▶ _THE PROBLEM_
Leaving the images behind, copy every line of the records exactly.

[Items listed in a dataset]
┌──

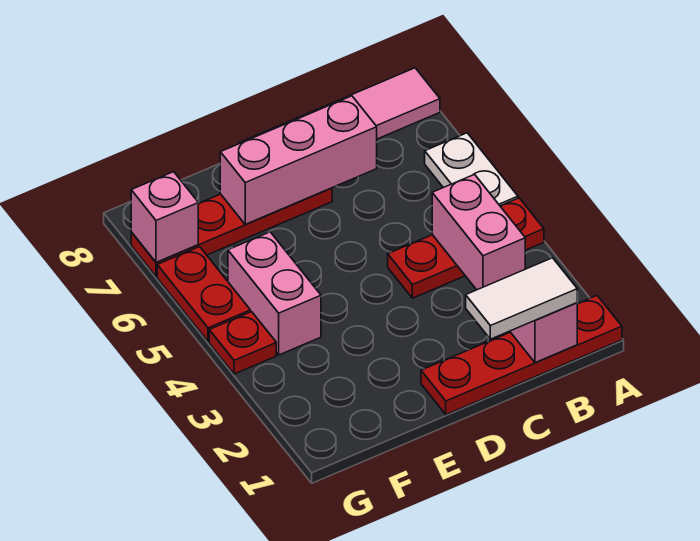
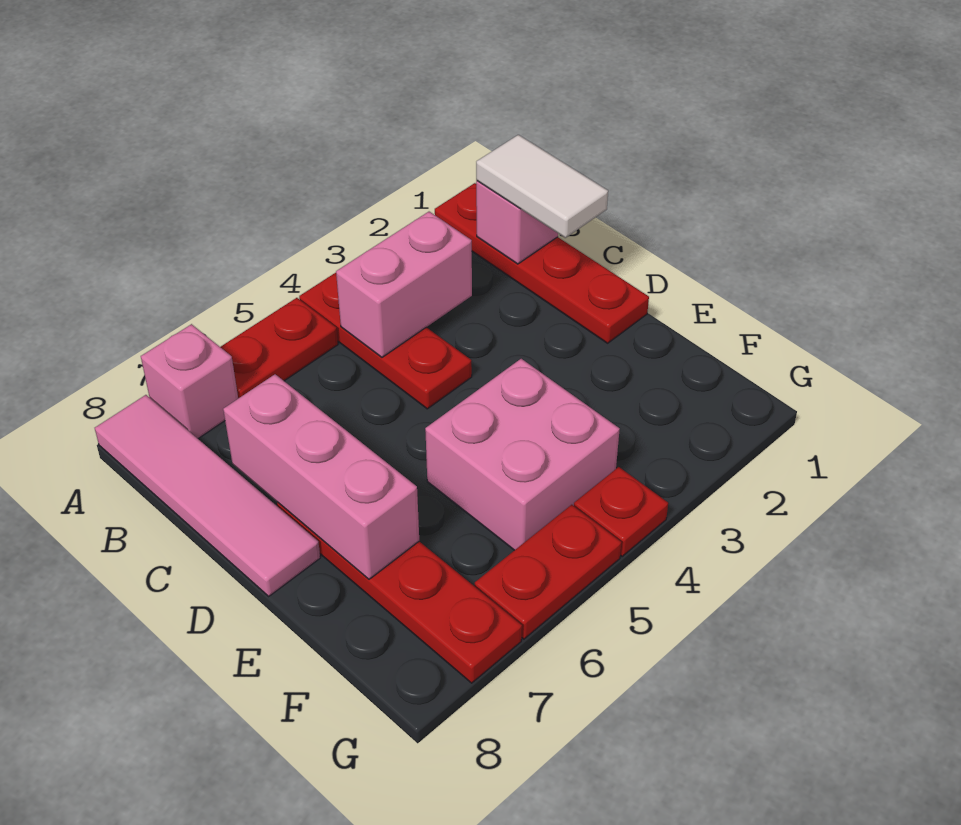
white plate A5:A6 level 1 -> red plate A5:A6 level 1
pink brick F4:F5 level 1 -> pink brick E4:F5 level 1
pink brick G7 level 2 -> pink brick A7 level 1

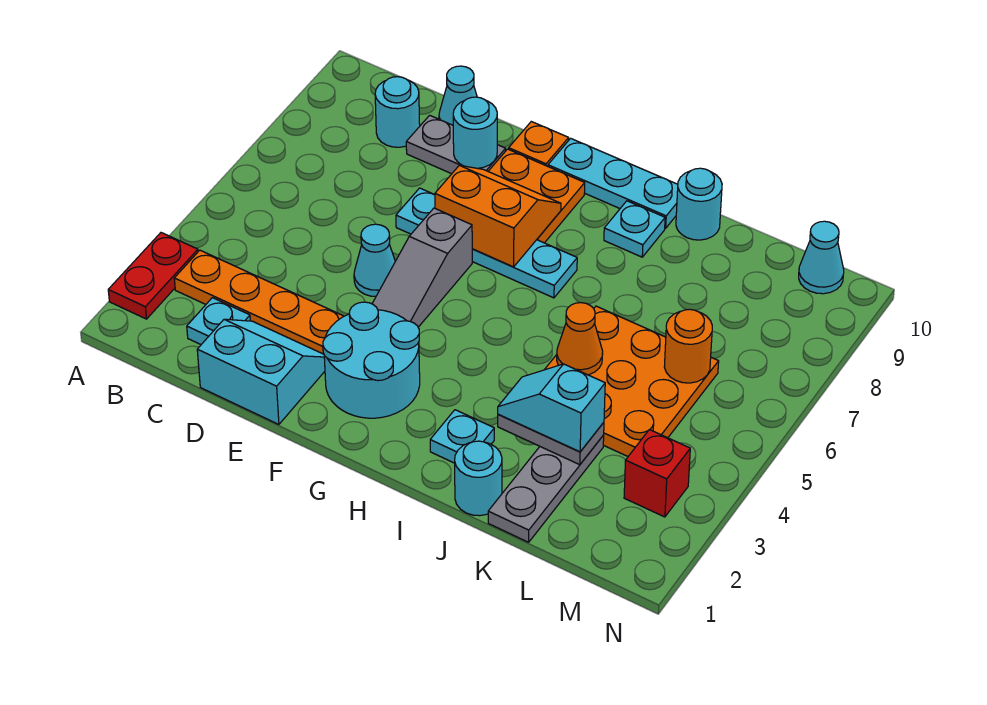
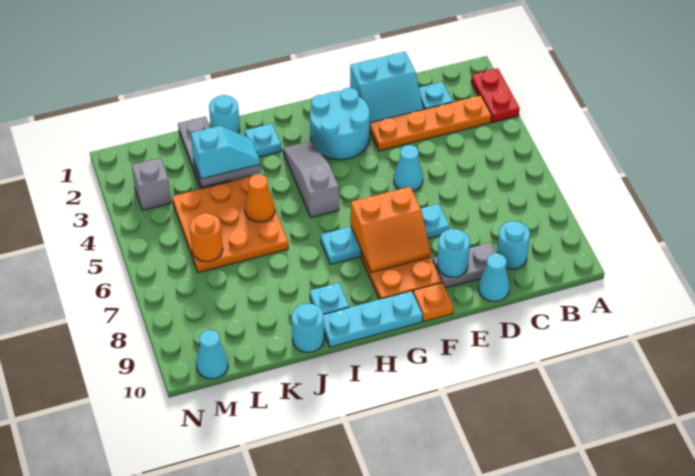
grey slope F4:F6 level 1 top 6 -> grey slope H3:H5 level 1 top 5
red brick M3 level 1 -> grey brick M3 level 1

└──

▶ _TASK RESPONSE_
white plate A5:A6 level 1 -> red plate A5:A6 level 1
pink brick F4:F5 level 1 -> pink brick E4:F5 level 1
pink brick G7 level 2 -> pink brick A7 level 1

grey slope F4:F6 level 1 top 6 -> grey slope H3:H5 level 1 top 5
red brick M3 level 1 -> grey brick M3 level 1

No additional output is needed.